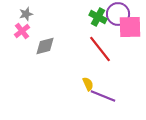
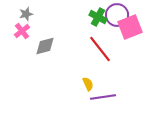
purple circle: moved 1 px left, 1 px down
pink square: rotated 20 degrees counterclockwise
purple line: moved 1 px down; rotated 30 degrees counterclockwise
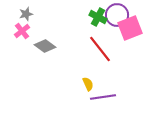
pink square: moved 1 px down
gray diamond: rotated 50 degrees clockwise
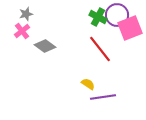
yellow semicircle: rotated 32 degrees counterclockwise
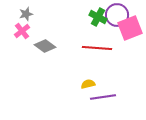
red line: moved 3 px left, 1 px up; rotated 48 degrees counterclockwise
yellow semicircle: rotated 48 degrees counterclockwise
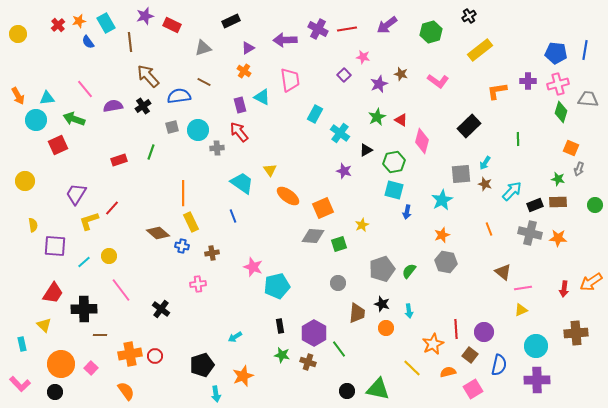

AIM — Return every line of the listing that contains the word "yellow".

RESPONSE TO THE EXERCISE —
yellow semicircle: rotated 32 degrees counterclockwise
yellow semicircle: rotated 48 degrees counterclockwise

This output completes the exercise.